• What is expected: Look below for the line that has "grey star [372,162,427,201]". Set down the lines from there through the line that has "black rocket [757,355,813,421] -> none", exactly as written.
*** Dataset records ***
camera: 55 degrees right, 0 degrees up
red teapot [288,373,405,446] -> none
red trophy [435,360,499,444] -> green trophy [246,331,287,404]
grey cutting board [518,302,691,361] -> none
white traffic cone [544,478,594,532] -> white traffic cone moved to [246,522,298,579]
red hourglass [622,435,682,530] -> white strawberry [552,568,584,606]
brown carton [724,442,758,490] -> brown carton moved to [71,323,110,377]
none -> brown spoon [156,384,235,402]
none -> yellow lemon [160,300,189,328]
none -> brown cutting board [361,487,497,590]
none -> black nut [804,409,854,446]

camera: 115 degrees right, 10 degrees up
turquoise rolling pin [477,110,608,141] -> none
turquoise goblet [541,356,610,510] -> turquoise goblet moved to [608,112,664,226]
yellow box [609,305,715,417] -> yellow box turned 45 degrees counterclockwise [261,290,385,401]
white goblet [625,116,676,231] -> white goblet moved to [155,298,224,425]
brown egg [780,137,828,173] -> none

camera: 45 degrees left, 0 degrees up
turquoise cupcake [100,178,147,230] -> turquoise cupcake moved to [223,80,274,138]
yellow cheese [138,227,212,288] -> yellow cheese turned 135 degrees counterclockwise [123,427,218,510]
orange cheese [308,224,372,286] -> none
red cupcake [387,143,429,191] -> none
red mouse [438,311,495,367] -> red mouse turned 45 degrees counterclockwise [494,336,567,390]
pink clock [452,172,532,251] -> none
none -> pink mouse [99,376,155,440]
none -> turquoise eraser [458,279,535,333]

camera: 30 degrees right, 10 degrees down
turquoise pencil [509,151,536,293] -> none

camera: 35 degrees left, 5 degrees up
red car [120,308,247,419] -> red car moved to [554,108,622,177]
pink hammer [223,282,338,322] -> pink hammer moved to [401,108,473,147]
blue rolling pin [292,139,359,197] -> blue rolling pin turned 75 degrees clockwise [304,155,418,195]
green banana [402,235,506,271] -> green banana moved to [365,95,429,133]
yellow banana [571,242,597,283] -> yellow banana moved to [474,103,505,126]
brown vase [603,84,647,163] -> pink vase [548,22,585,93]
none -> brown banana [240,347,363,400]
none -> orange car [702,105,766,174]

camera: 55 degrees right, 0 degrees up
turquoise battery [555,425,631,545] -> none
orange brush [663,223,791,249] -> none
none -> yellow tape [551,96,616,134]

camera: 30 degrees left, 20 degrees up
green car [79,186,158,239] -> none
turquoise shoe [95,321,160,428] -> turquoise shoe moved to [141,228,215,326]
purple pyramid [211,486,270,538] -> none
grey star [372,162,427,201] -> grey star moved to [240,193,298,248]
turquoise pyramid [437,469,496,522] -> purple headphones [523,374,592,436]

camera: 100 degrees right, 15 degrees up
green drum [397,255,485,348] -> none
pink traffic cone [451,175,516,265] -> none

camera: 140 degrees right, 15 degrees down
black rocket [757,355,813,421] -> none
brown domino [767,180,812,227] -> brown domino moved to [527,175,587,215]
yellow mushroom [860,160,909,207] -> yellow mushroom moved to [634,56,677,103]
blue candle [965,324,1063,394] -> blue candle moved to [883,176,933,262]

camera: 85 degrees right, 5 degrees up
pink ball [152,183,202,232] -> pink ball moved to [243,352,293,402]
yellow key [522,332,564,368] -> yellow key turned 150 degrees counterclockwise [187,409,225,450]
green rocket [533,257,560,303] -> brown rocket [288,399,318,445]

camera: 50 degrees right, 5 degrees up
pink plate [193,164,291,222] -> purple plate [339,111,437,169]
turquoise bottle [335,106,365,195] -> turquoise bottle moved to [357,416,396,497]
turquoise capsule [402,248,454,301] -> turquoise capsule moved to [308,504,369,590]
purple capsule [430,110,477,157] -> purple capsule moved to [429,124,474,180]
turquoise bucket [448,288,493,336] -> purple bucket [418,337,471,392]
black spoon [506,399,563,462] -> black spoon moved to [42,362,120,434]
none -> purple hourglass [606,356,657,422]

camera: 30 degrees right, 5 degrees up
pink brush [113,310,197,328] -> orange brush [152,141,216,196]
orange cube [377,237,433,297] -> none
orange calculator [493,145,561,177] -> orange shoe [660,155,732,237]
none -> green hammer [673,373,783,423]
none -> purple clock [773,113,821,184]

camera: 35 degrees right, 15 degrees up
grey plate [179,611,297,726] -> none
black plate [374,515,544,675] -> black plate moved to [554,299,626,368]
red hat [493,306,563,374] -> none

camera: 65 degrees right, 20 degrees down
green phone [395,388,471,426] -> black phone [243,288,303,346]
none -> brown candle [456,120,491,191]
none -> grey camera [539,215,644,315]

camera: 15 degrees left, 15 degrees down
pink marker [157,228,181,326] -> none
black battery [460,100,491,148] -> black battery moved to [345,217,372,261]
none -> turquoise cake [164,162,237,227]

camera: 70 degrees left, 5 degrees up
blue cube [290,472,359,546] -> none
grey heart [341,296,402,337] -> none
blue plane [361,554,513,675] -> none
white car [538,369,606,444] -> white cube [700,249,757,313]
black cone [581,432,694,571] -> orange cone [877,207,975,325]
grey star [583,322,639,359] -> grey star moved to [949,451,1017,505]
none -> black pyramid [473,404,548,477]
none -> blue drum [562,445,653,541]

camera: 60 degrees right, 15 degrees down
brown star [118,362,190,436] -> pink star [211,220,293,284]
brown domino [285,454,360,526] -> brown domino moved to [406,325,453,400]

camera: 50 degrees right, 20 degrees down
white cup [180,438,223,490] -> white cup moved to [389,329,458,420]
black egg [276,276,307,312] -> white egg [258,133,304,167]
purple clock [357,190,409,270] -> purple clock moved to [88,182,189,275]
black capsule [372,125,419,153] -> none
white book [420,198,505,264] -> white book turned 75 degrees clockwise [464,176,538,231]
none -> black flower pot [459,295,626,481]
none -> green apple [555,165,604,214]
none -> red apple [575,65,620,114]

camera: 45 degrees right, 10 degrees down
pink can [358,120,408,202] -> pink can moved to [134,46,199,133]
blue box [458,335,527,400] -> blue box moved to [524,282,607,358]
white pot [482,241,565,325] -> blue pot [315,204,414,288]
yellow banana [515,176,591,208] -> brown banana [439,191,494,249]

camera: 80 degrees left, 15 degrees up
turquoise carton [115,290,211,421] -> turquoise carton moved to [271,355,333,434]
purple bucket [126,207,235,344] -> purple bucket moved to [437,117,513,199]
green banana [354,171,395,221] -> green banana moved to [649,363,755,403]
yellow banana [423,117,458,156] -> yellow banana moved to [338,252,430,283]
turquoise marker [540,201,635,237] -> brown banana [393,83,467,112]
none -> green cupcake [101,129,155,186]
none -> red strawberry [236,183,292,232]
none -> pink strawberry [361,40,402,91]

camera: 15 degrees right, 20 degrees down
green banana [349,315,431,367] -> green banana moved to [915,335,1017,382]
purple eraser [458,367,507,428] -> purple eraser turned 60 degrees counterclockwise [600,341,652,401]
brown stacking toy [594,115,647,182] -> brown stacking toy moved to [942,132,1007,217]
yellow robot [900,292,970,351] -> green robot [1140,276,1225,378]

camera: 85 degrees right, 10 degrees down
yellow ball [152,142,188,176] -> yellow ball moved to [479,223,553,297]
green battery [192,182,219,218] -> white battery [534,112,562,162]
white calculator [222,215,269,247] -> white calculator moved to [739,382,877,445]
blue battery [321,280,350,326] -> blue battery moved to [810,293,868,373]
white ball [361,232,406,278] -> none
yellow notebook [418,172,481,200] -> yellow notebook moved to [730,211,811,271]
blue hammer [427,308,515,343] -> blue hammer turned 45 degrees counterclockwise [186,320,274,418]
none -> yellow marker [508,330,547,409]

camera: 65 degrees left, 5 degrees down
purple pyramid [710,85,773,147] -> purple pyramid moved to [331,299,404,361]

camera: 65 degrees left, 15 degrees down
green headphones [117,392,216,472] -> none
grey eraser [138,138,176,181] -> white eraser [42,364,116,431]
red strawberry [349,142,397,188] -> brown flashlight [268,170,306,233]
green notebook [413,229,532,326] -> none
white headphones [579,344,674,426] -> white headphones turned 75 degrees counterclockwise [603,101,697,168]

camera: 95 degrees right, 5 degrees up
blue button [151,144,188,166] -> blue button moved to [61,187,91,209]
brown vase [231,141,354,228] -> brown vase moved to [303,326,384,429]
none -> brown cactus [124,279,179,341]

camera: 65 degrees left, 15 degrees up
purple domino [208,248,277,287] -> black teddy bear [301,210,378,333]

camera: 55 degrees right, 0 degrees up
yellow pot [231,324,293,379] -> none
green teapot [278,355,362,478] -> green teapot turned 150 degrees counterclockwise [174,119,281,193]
*** End of Dataset records ***
• Solution to this exercise:
grey star [372,162,427,201] -> grey star moved to [240,193,298,248]
turquoise pyramid [437,469,496,522] -> purple headphones [523,374,592,436]

camera: 100 degrees right, 15 degrees up
green drum [397,255,485,348] -> none
pink traffic cone [451,175,516,265] -> none

camera: 140 degrees right, 15 degrees down
black rocket [757,355,813,421] -> none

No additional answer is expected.